Only those lines in the data below from the line containing "none -> lime 1x4 brick [243,435,363,583]" through the line containing "grey 1x2 brick [638,111,674,185]", both included, should be restated word for word.
<<<<
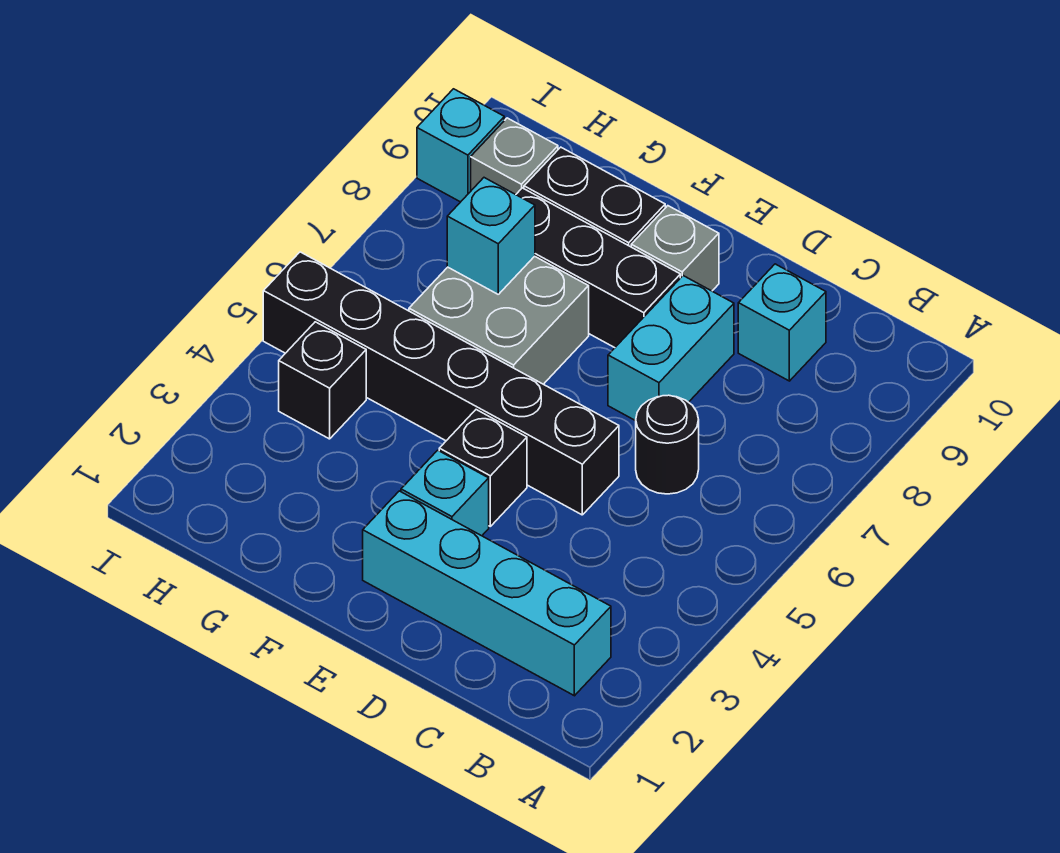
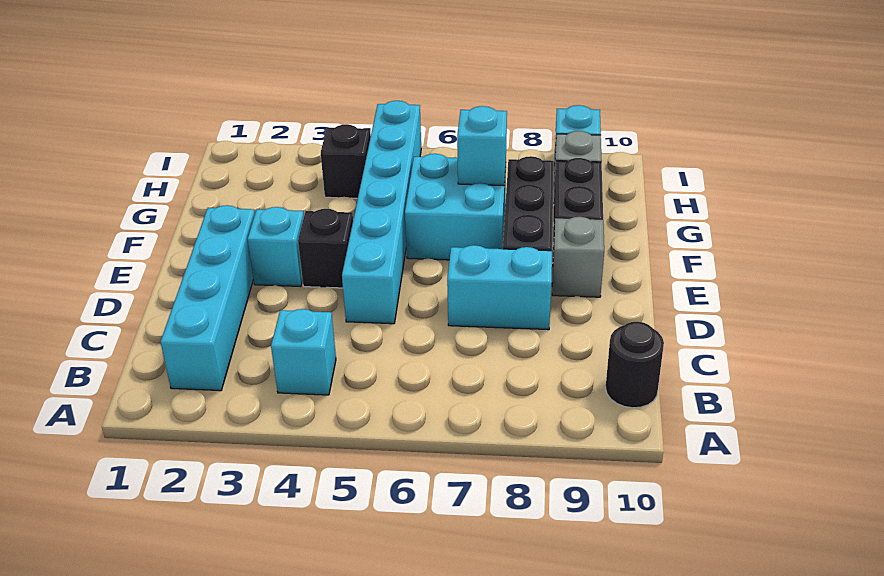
black 1x1 round brick [636,395,699,494] -> black 1x1 round brick moved to [606,322,664,408]
cyan 1x1 brick [738,264,826,381] -> cyan 1x1 brick moved to [271,309,336,395]
black 1x6 brick [263,252,619,515] -> cyan 1x6 brick [342,101,421,324]
grey 2x2 brick [409,256,589,384] -> cyan 2x2 brick [405,154,506,260]

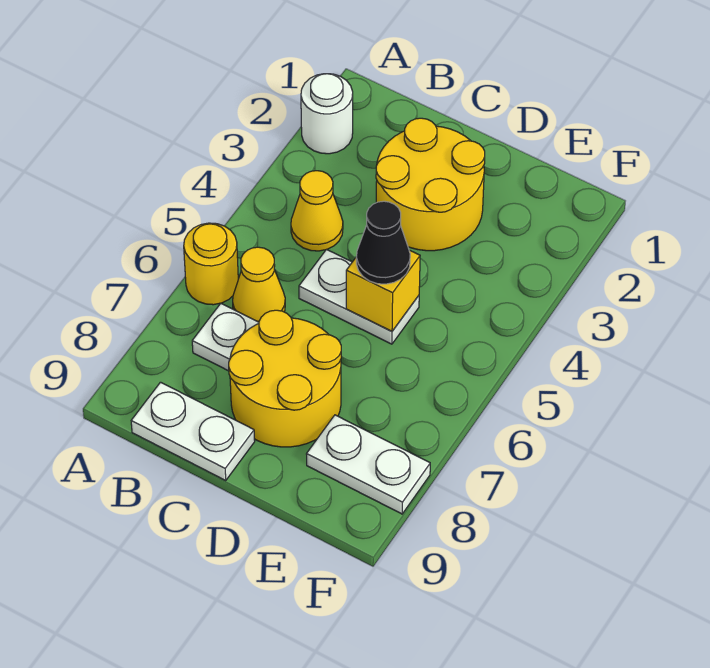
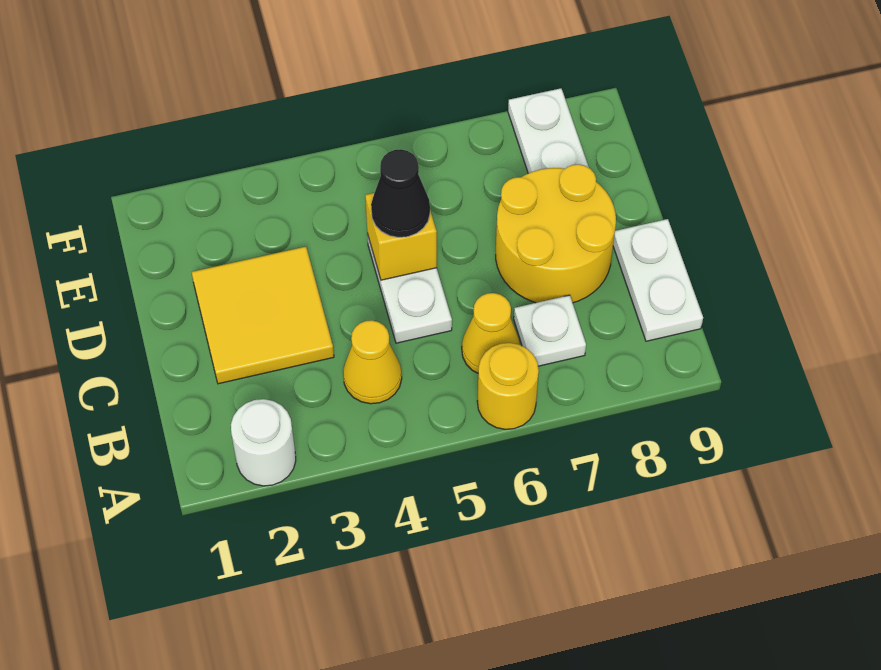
yellow 2x2 round brick [376,118,485,251] -> yellow 2x2 tile [192,247,334,384]

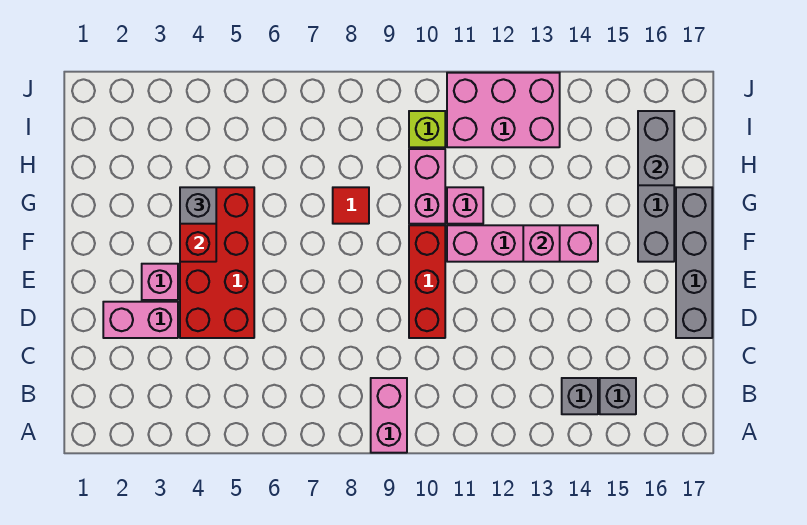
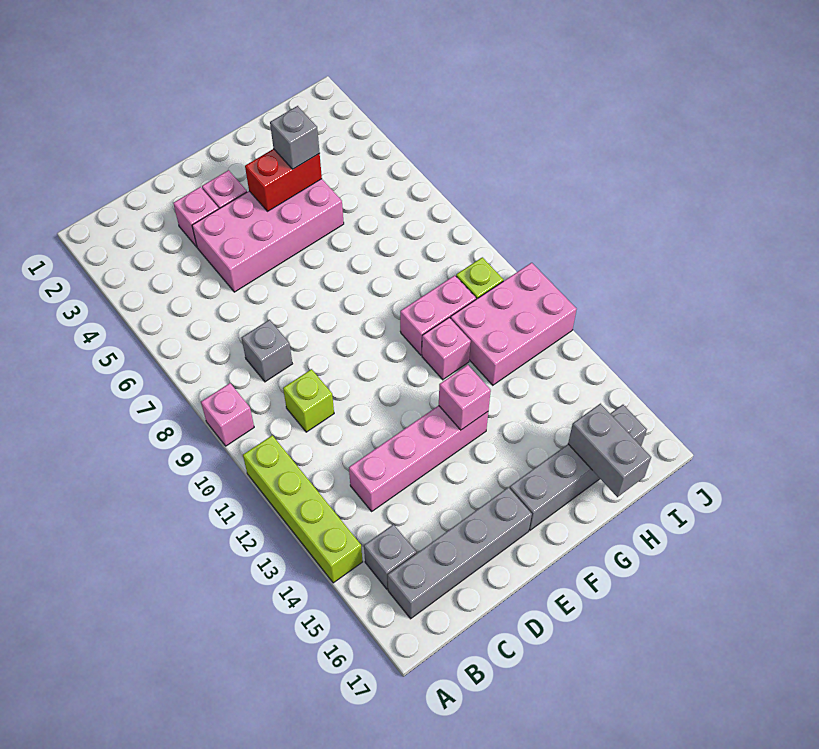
pink 1x2 brick [371,378,407,453] -> pink 1x1 brick [201,383,254,446]
none -> lime 1x4 brick [243,435,363,583]
grey 1x1 brick [562,378,598,414] -> grey 1x1 brick moved to [241,320,292,382]
none -> lime 1x1 brick [283,369,334,432]
pink 1x2 brick [103,302,178,338] -> pink 1x1 brick [173,187,219,247]
red 2x4 brick [180,187,254,338] -> pink 2x4 brick [192,179,344,292]
red 1x3 brick [409,225,445,338] -> none
grey 1x4 brick [676,187,712,338] -> grey 1x4 brick moved to [388,487,532,619]
pink 1x4 brick [447,225,598,262] -> pink 1x4 brick turned to [349,406,488,511]
red 1x1 tile [333,187,369,224] -> none
grey 1x2 brick [638,111,674,185] -> grey 1x2 brick turned to [568,404,651,497]
pink 2x3 brick [447,73,560,147] -> pink 2x3 brick turned to [450,263,577,385]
>>>>
Solution:
none -> lime 1x4 brick [243,435,363,583]
grey 1x1 brick [562,378,598,414] -> grey 1x1 brick moved to [241,320,292,382]
none -> lime 1x1 brick [283,369,334,432]
pink 1x2 brick [103,302,178,338] -> pink 1x1 brick [173,187,219,247]
red 2x4 brick [180,187,254,338] -> pink 2x4 brick [192,179,344,292]
red 1x3 brick [409,225,445,338] -> none
grey 1x4 brick [676,187,712,338] -> grey 1x4 brick moved to [388,487,532,619]
pink 1x4 brick [447,225,598,262] -> pink 1x4 brick turned to [349,406,488,511]
red 1x1 tile [333,187,369,224] -> none
grey 1x2 brick [638,111,674,185] -> grey 1x2 brick turned to [568,404,651,497]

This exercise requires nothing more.